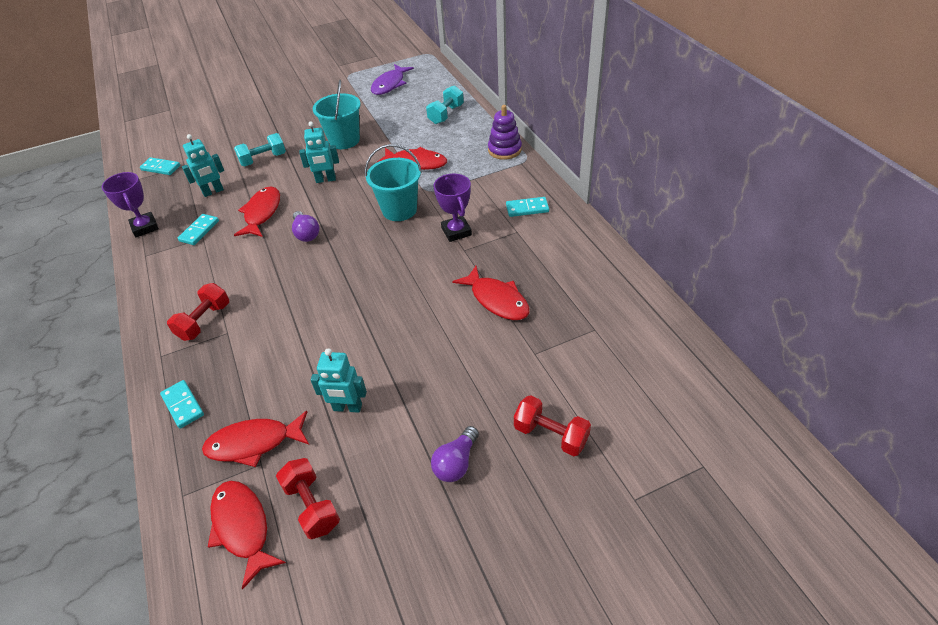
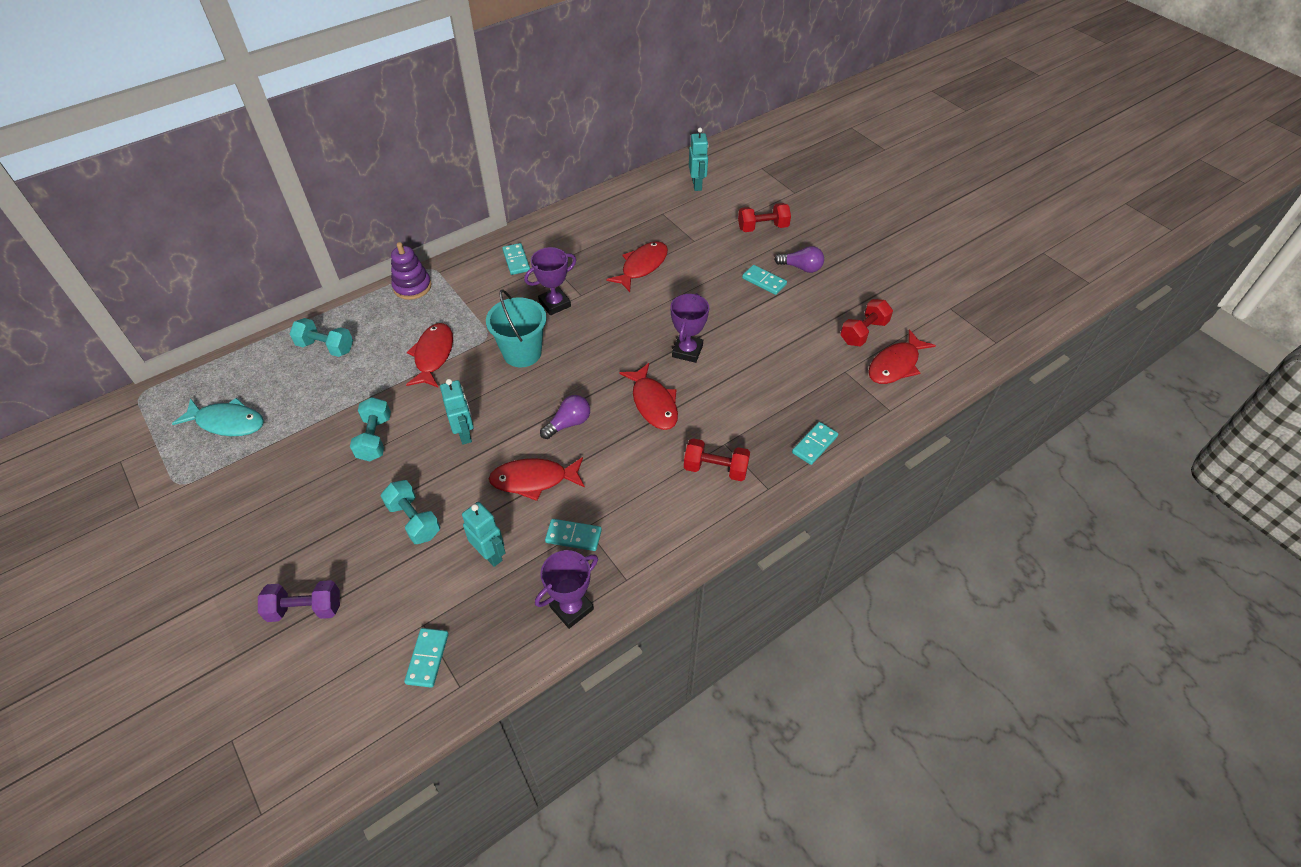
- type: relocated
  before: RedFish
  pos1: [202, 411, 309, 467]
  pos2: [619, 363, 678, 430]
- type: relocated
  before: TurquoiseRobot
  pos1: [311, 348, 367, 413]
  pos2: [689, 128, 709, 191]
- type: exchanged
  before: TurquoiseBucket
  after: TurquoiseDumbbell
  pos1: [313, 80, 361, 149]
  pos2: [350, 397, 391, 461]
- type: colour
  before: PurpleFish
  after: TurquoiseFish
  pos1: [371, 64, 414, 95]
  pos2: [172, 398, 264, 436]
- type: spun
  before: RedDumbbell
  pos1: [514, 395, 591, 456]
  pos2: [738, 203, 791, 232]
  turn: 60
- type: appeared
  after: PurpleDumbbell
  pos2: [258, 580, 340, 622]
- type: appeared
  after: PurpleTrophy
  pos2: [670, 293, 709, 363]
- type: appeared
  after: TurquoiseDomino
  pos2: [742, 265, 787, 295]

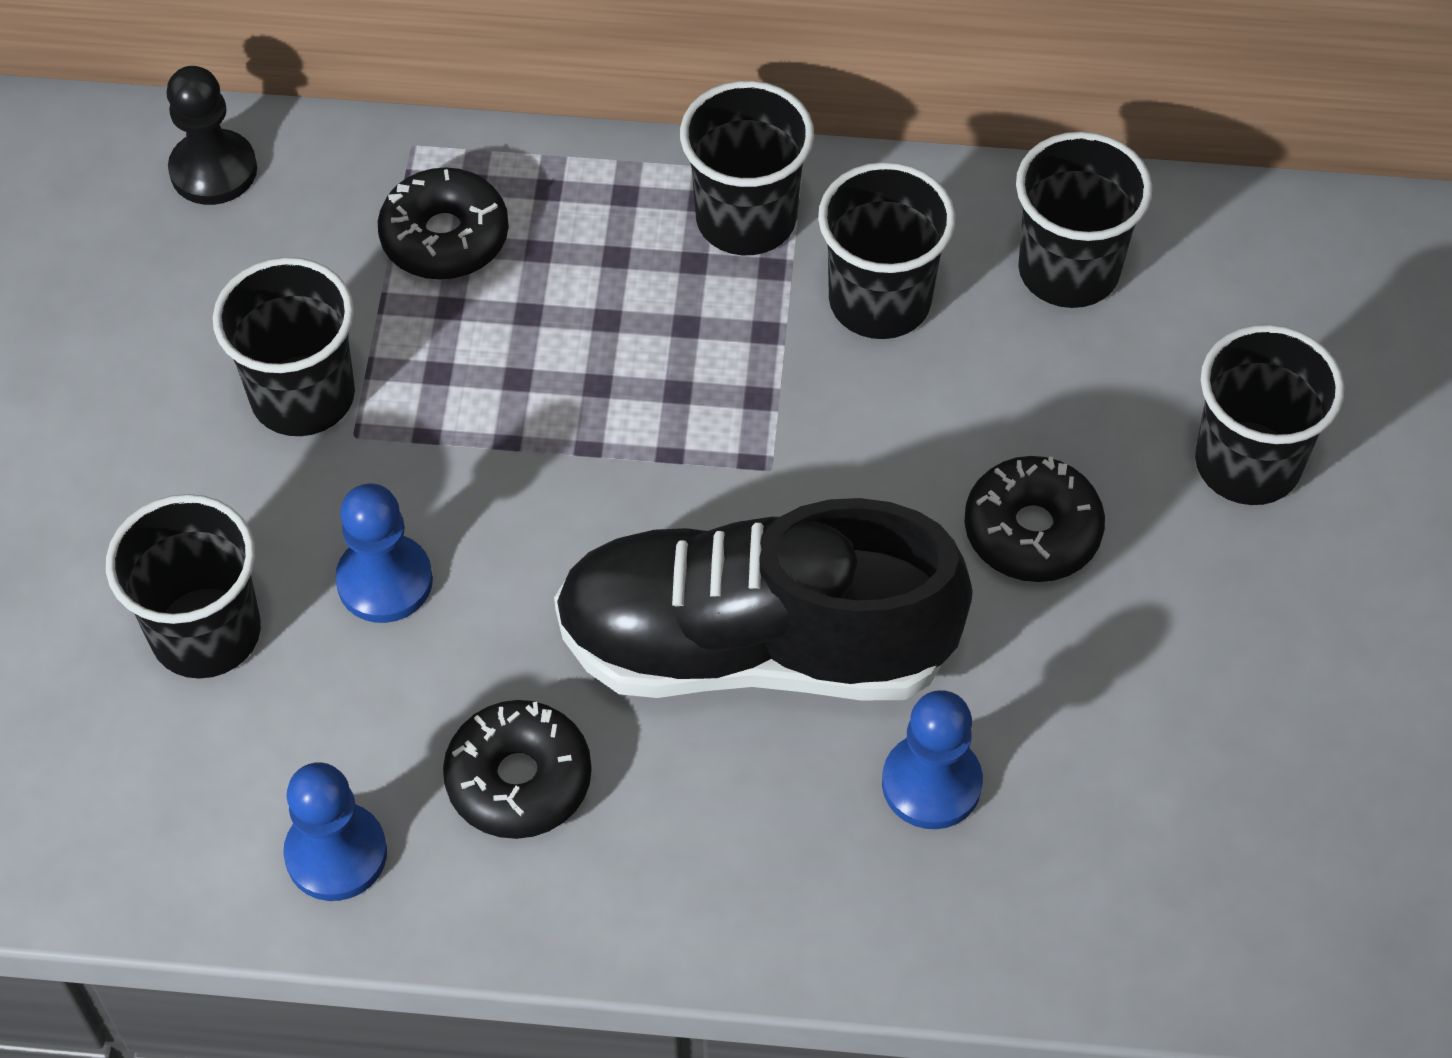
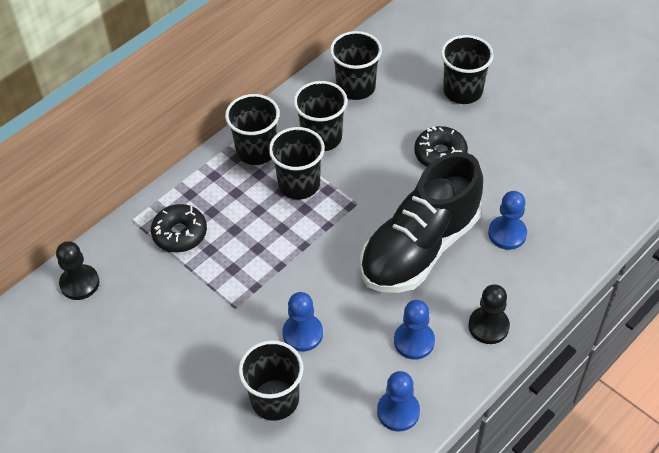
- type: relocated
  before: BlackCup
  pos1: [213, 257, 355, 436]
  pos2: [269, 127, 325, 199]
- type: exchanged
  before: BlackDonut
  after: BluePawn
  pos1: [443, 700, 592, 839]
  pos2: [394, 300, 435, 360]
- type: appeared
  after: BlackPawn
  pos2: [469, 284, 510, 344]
::::
_Exercise:_ Pictures are not part of the copy; reproduce everything else in the records exactly.

_Solution for this problem:_
- type: relocated
  before: RedFish
  pos1: [202, 411, 309, 467]
  pos2: [619, 363, 678, 430]
- type: relocated
  before: TurquoiseRobot
  pos1: [311, 348, 367, 413]
  pos2: [689, 128, 709, 191]
- type: exchanged
  before: TurquoiseBucket
  after: TurquoiseDumbbell
  pos1: [313, 80, 361, 149]
  pos2: [350, 397, 391, 461]
- type: colour
  before: PurpleFish
  after: TurquoiseFish
  pos1: [371, 64, 414, 95]
  pos2: [172, 398, 264, 436]
- type: spun
  before: RedDumbbell
  pos1: [514, 395, 591, 456]
  pos2: [738, 203, 791, 232]
  turn: 60
- type: appeared
  after: PurpleDumbbell
  pos2: [258, 580, 340, 622]
- type: appeared
  after: PurpleTrophy
  pos2: [670, 293, 709, 363]
- type: appeared
  after: TurquoiseDomino
  pos2: [742, 265, 787, 295]

- type: relocated
  before: BlackCup
  pos1: [213, 257, 355, 436]
  pos2: [269, 127, 325, 199]
- type: exchanged
  before: BlackDonut
  after: BluePawn
  pos1: [443, 700, 592, 839]
  pos2: [394, 300, 435, 360]
- type: appeared
  after: BlackPawn
  pos2: [469, 284, 510, 344]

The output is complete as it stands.